> _Problem to solve_
Only the text of the records belongs in the answer, copied exactly, with every picture omitted.

> _Records for this task_
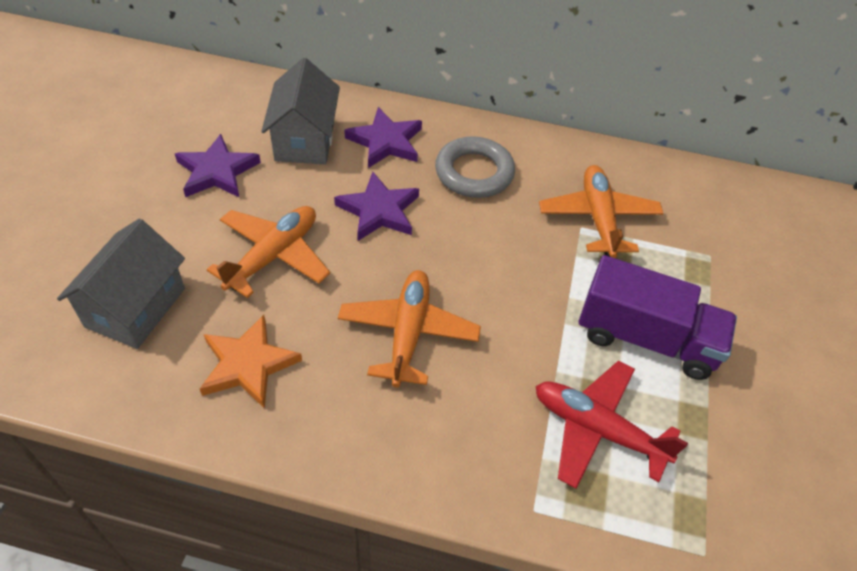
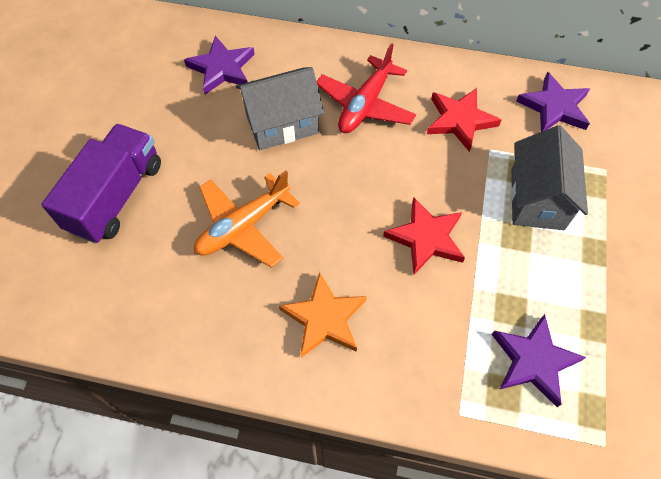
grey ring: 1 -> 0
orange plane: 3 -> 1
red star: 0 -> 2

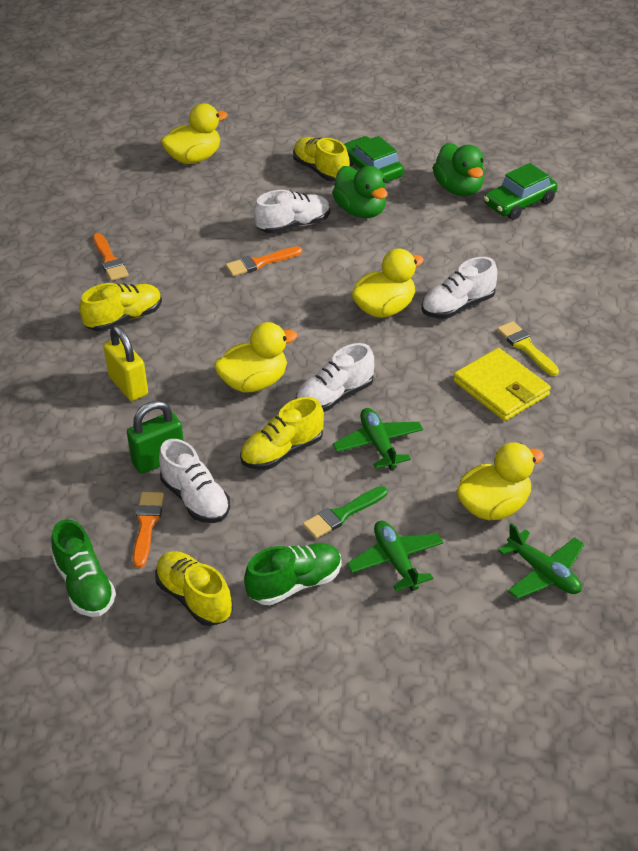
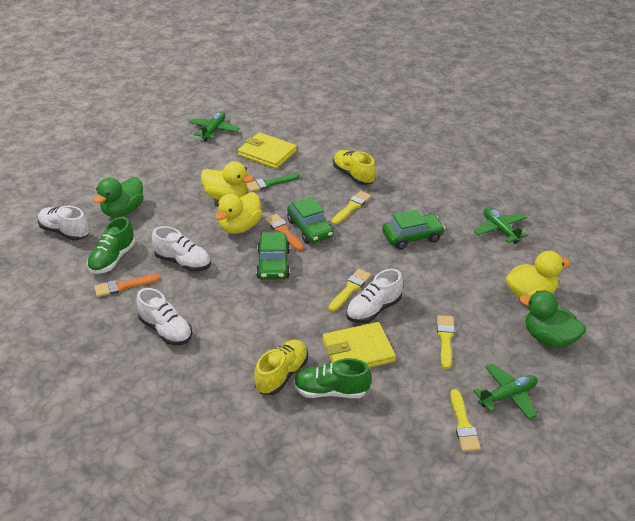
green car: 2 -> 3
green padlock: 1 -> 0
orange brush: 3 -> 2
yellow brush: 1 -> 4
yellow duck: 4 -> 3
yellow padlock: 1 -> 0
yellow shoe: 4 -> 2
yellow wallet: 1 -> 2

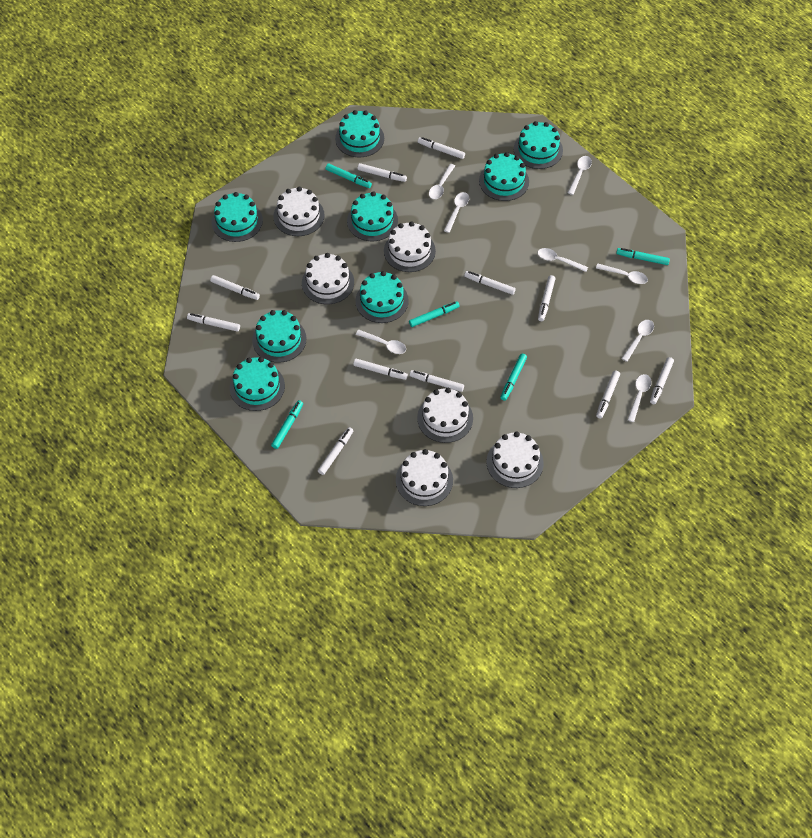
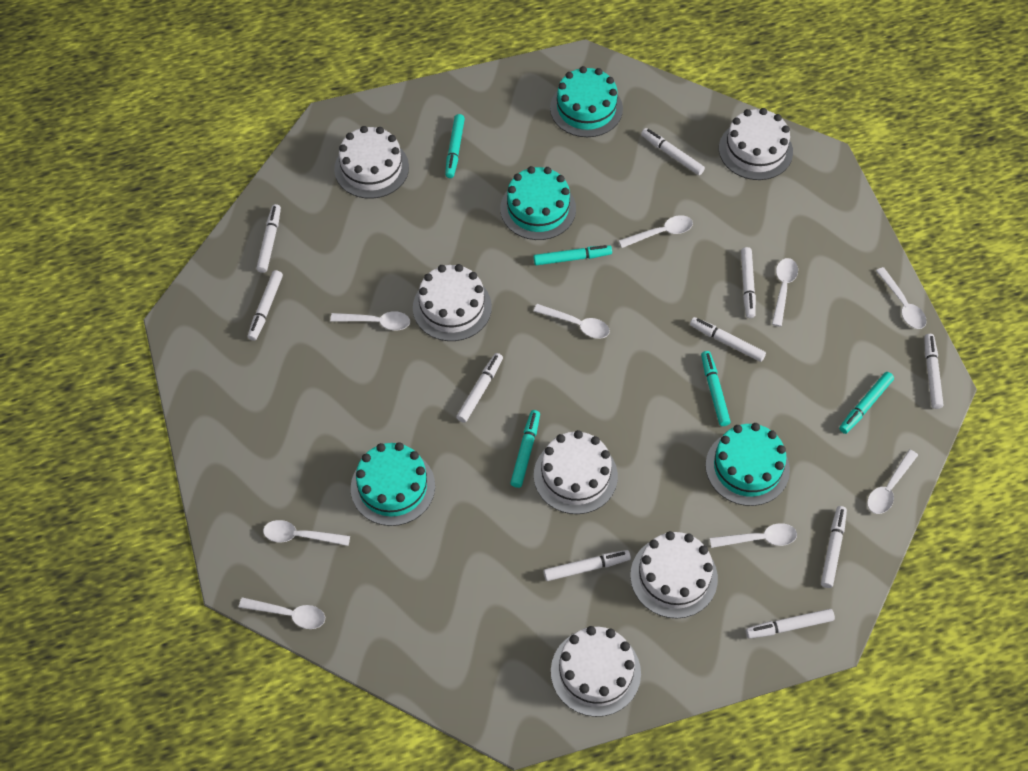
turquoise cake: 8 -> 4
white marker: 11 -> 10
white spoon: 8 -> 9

> _Result for this exercise_
grey ring: 1 -> 0
orange plane: 3 -> 1
red star: 0 -> 2

green car: 2 -> 3
green padlock: 1 -> 0
orange brush: 3 -> 2
yellow brush: 1 -> 4
yellow duck: 4 -> 3
yellow padlock: 1 -> 0
yellow shoe: 4 -> 2
yellow wallet: 1 -> 2

turquoise cake: 8 -> 4
white marker: 11 -> 10
white spoon: 8 -> 9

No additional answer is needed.